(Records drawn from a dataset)
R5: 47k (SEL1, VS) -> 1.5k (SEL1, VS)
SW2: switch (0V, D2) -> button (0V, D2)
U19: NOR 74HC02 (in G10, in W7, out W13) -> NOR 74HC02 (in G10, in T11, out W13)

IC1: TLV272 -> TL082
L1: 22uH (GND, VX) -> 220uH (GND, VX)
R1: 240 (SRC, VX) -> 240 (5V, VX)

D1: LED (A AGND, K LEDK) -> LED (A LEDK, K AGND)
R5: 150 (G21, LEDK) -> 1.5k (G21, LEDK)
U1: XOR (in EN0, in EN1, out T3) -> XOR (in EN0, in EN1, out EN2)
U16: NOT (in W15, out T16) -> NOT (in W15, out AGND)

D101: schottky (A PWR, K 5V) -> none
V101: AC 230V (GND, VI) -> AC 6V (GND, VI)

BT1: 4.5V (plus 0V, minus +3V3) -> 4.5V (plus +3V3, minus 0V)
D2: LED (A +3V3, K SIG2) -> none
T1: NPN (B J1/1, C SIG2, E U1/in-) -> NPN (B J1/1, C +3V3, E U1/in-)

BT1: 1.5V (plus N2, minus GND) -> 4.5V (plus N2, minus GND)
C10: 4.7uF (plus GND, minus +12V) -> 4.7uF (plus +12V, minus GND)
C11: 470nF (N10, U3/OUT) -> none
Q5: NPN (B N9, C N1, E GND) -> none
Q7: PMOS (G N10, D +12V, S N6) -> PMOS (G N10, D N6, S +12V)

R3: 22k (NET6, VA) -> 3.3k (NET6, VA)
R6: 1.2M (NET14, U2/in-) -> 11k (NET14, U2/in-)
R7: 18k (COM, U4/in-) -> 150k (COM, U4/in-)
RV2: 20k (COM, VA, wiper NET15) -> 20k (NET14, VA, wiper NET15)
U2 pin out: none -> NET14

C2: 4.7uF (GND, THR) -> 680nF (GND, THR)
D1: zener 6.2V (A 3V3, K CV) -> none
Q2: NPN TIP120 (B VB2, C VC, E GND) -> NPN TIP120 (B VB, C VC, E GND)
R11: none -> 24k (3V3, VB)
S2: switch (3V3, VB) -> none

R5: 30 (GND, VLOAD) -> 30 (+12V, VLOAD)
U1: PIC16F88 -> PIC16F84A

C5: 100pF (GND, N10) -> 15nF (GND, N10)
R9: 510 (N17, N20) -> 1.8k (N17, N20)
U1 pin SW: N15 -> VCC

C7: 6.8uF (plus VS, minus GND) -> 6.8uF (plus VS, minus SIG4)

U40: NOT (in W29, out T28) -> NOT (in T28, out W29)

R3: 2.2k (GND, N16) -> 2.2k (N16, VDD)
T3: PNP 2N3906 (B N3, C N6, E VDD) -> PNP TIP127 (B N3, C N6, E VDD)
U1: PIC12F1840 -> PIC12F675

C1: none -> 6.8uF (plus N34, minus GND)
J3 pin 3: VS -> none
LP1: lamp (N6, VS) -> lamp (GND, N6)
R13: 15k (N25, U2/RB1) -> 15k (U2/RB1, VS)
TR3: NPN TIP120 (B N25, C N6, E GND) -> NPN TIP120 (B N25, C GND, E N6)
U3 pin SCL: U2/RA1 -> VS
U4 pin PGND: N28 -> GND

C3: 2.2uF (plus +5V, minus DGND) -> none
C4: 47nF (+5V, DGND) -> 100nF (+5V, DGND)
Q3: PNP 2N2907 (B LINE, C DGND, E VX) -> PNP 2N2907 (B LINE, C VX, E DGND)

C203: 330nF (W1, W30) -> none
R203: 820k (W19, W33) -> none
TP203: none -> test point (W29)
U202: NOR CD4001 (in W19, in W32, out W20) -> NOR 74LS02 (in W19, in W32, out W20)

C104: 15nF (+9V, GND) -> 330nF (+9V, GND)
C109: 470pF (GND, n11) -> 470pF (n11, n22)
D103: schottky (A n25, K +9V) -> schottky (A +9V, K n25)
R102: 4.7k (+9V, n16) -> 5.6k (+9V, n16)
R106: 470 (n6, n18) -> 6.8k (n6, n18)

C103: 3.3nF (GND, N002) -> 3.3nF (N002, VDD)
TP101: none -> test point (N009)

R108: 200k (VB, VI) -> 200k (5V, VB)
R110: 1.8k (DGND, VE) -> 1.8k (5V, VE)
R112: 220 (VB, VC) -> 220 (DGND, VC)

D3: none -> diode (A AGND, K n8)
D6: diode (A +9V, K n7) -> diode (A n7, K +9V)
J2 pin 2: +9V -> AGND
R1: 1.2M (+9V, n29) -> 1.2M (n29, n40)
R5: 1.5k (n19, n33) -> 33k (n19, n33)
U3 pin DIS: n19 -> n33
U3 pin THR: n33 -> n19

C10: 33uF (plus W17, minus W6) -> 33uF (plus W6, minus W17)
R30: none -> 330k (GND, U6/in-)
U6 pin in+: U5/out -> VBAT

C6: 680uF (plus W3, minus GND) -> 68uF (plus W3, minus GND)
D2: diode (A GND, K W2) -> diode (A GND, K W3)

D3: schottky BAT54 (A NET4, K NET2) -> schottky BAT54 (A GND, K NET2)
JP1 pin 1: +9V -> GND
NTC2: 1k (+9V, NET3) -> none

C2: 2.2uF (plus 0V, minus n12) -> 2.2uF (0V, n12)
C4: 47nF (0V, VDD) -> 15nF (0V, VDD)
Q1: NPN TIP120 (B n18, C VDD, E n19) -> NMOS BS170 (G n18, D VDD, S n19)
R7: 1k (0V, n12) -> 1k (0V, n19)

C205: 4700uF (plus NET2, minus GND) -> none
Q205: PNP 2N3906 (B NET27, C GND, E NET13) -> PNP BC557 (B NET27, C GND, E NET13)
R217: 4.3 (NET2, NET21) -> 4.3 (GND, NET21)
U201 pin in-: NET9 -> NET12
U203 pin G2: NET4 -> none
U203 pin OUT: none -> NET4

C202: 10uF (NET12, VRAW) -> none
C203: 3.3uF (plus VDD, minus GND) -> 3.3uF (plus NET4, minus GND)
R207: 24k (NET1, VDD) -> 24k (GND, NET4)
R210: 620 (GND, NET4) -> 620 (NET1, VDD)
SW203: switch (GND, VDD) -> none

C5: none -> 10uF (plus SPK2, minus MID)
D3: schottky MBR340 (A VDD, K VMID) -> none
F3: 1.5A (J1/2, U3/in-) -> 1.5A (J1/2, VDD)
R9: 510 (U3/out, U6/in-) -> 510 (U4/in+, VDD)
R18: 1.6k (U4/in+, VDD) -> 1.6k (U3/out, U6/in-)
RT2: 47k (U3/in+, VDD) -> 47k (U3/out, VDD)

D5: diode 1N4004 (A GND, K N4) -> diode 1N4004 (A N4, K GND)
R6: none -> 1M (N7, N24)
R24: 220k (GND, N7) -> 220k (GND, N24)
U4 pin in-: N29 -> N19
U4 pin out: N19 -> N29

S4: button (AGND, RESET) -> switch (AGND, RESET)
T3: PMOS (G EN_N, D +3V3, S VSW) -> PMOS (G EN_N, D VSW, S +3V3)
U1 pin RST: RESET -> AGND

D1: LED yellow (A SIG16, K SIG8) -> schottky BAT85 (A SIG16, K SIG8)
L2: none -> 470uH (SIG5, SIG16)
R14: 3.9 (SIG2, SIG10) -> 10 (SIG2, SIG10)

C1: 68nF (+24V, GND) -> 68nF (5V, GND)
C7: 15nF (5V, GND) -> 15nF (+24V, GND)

(WHAT IS BEING ASKED):
Search the records for the word "DGND" and copy every line where it occurs.

(RESPONSE FOR THIS EXERCISE):
C3: 2.2uF (plus +5V, minus DGND) -> none
C4: 47nF (+5V, DGND) -> 100nF (+5V, DGND)
Q3: PNP 2N2907 (B LINE, C DGND, E VX) -> PNP 2N2907 (B LINE, C VX, E DGND)
R110: 1.8k (DGND, VE) -> 1.8k (5V, VE)
R112: 220 (VB, VC) -> 220 (DGND, VC)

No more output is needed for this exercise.